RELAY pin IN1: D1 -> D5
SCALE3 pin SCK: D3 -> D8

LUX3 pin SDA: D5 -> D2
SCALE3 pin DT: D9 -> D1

* * *

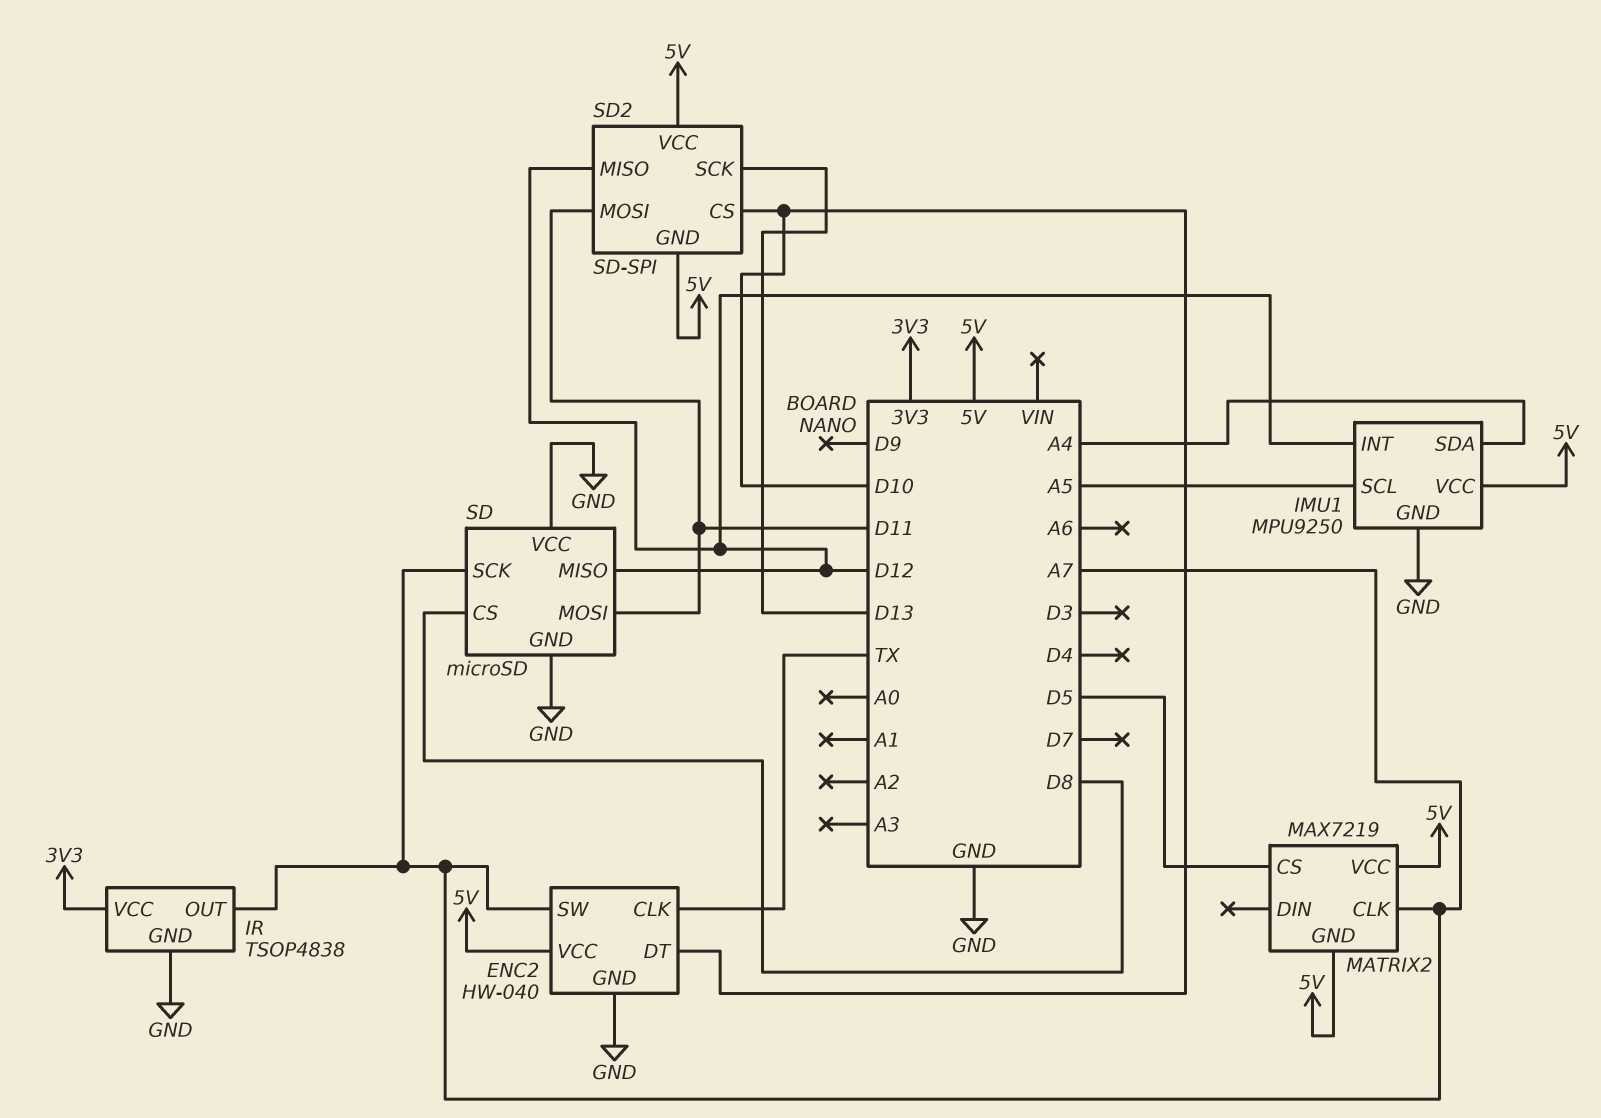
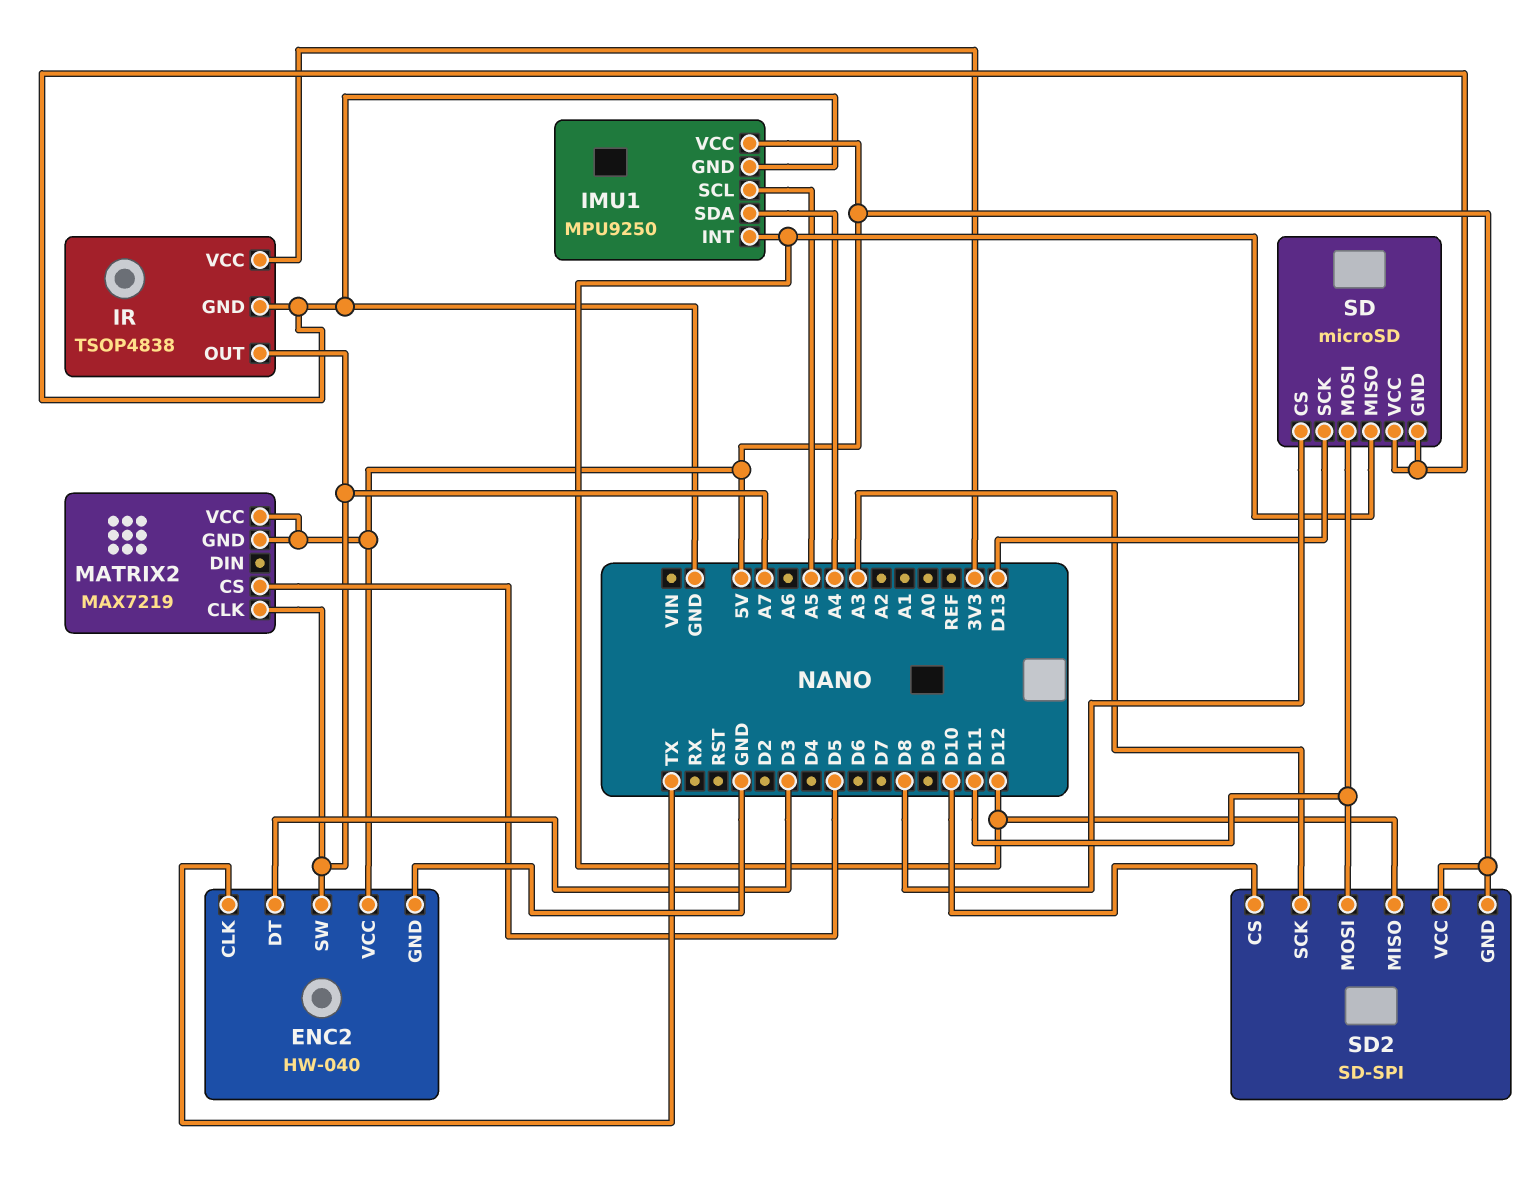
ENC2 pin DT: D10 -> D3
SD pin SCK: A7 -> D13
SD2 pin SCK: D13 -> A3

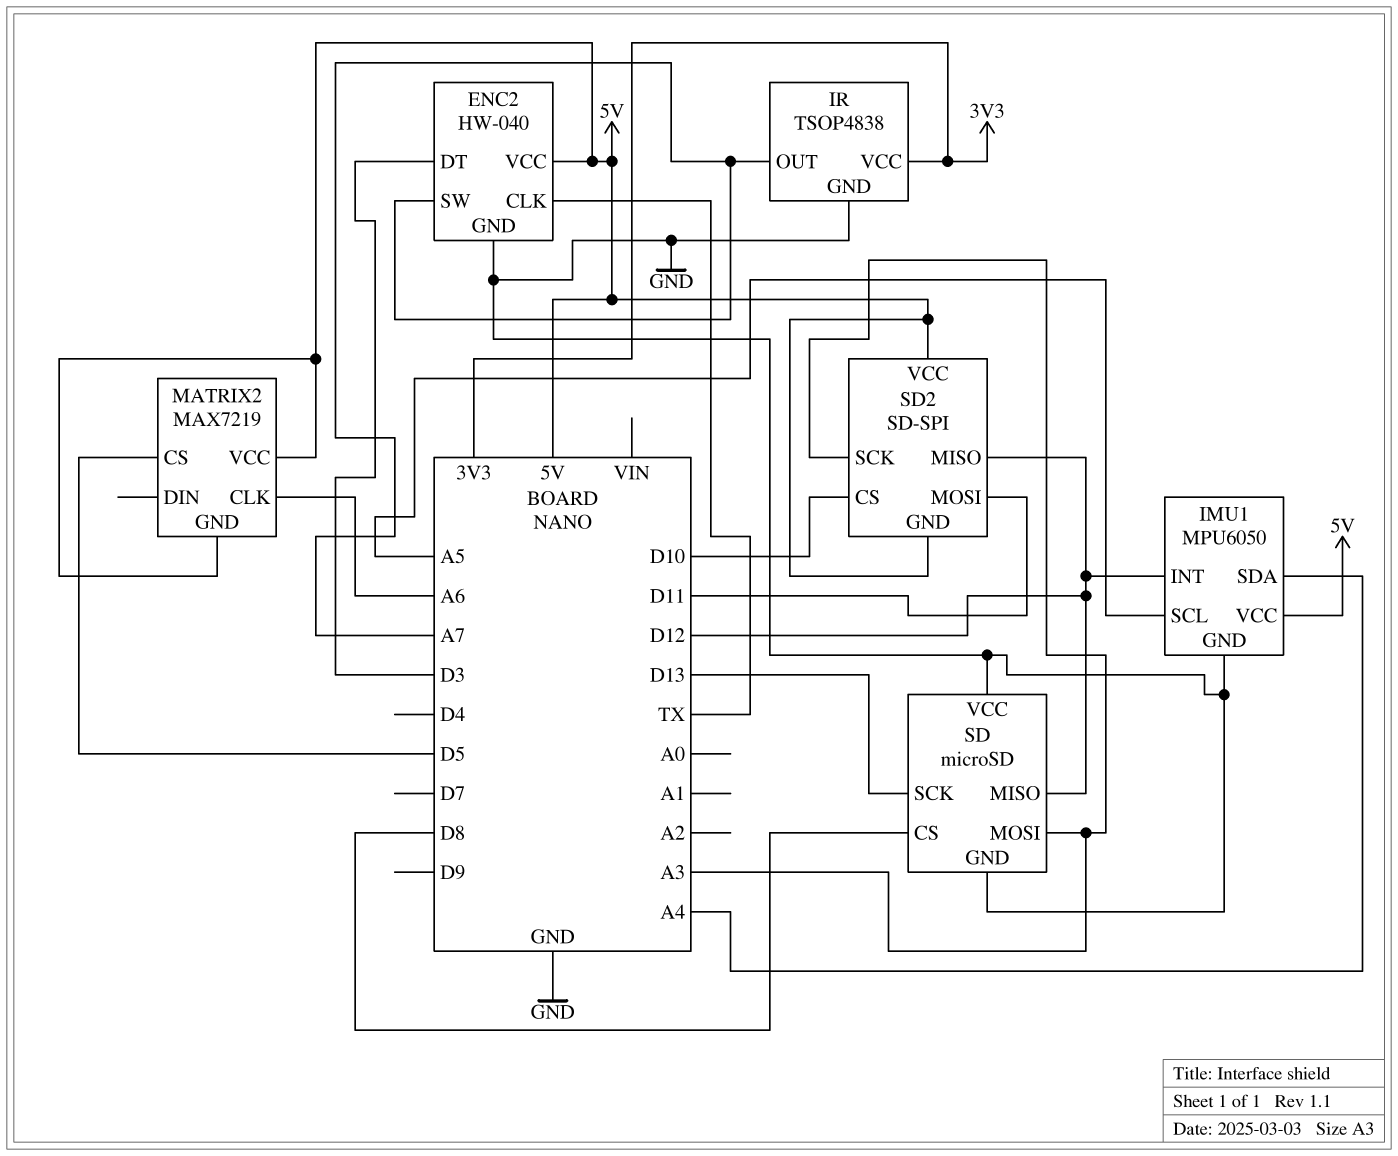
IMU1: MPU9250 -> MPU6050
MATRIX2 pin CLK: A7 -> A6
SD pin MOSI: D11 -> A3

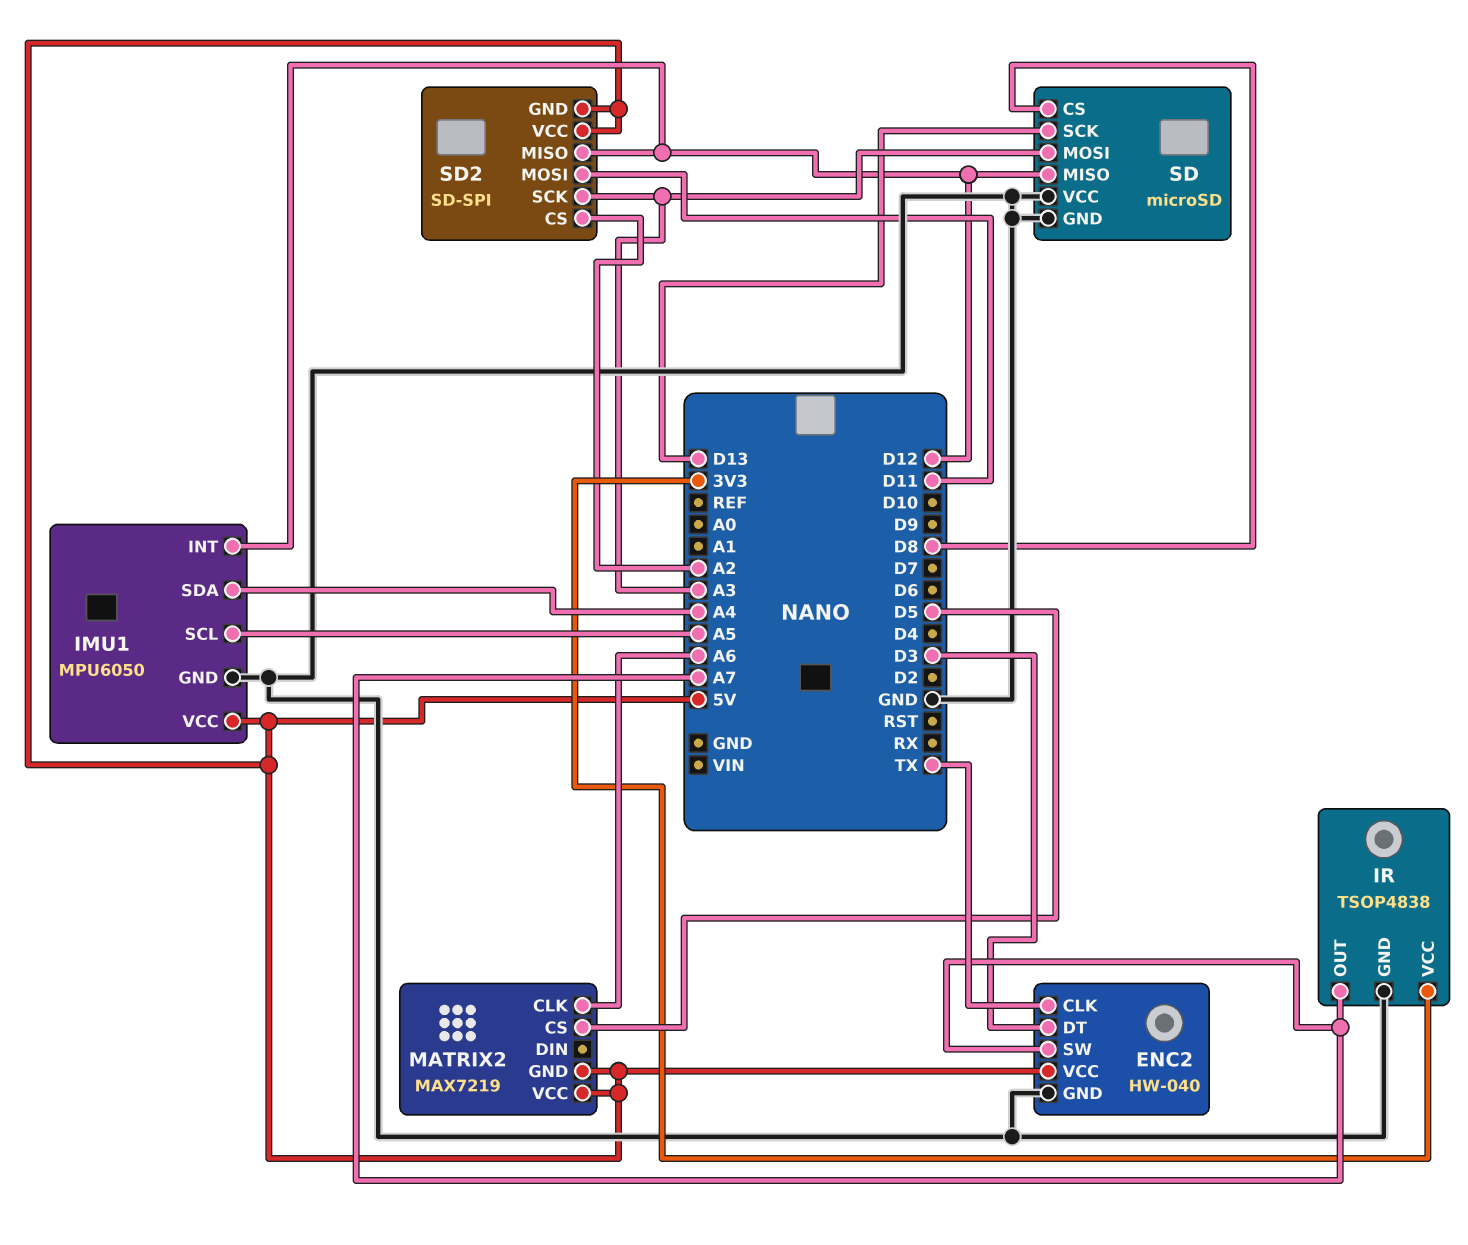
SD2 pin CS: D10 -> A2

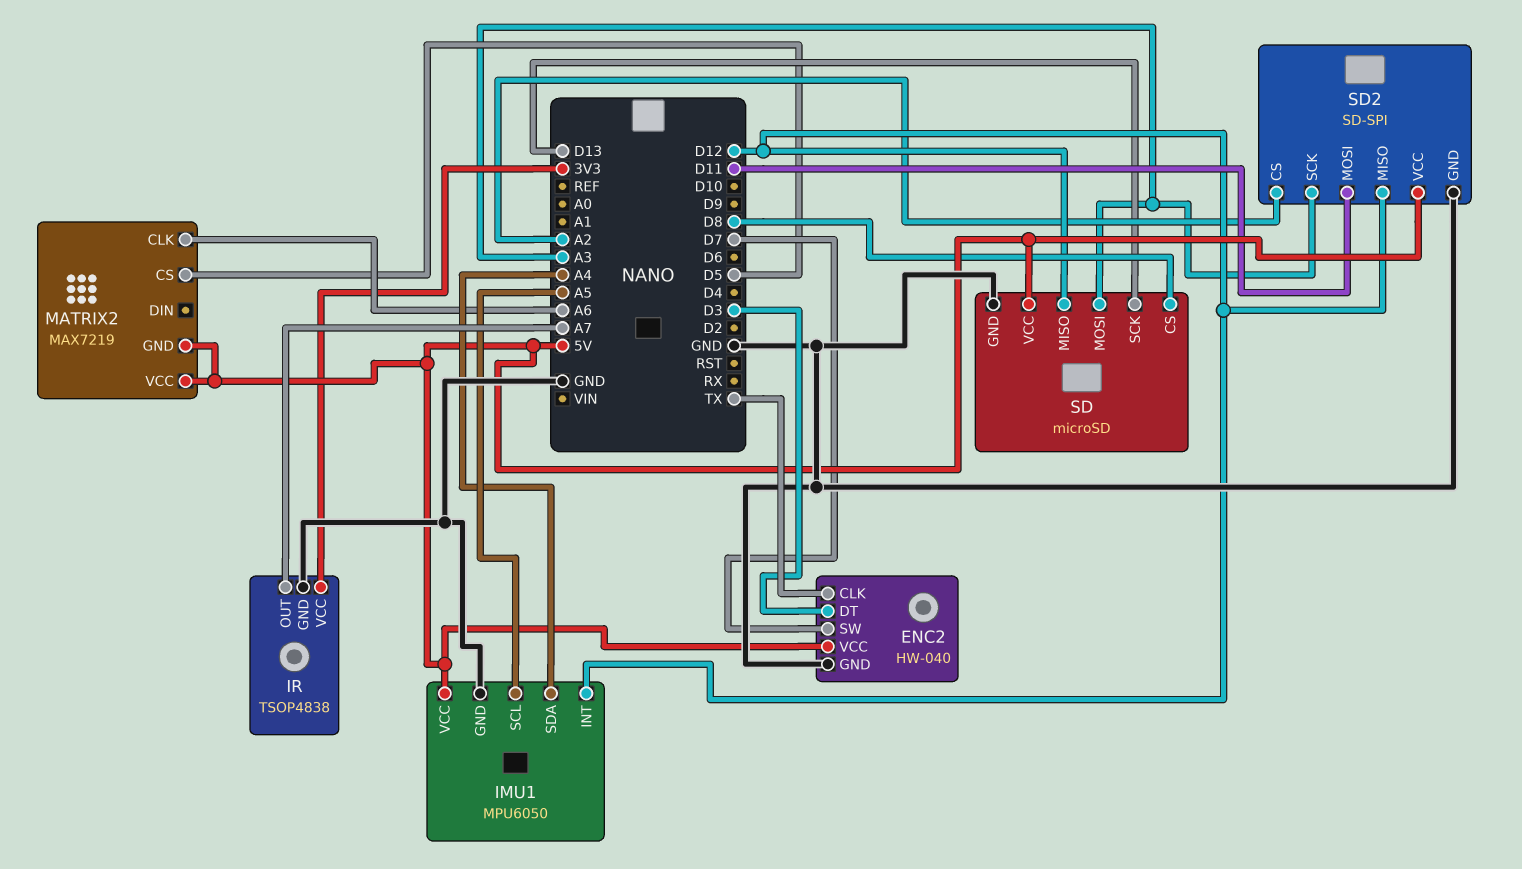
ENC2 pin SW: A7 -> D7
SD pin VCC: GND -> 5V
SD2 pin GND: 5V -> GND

YOUR INSTRUCTIONS:
Your answer should be the lines above, from the line containing "SCALE3 pin SCK: D3 -> D8" up to and including the line containing "SCALE3 pin DT: D9 -> D1", reproduced exactly and with nothing else.

RESPONSE BOX:
SCALE3 pin SCK: D3 -> D8

LUX3 pin SDA: D5 -> D2
SCALE3 pin DT: D9 -> D1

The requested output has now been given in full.